#### [WRITTEN TASK]
Copy out the lines of the data verbatim, beginning with the line that contains "yellow rectangle: rotated" and continuing through the final line of the data. Omit the pictures from your output.

#### [PROVIDED RECORDS]

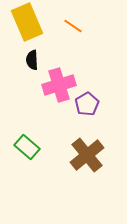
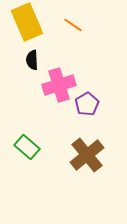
orange line: moved 1 px up
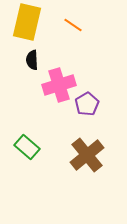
yellow rectangle: rotated 36 degrees clockwise
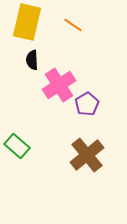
pink cross: rotated 16 degrees counterclockwise
green rectangle: moved 10 px left, 1 px up
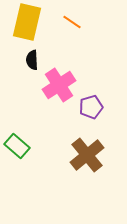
orange line: moved 1 px left, 3 px up
purple pentagon: moved 4 px right, 3 px down; rotated 15 degrees clockwise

#### [CORRECT OUTPUT]
yellow rectangle: rotated 36 degrees clockwise
pink cross: rotated 16 degrees counterclockwise
green rectangle: moved 10 px left, 1 px up
orange line: moved 1 px left, 3 px up
purple pentagon: moved 4 px right, 3 px down; rotated 15 degrees clockwise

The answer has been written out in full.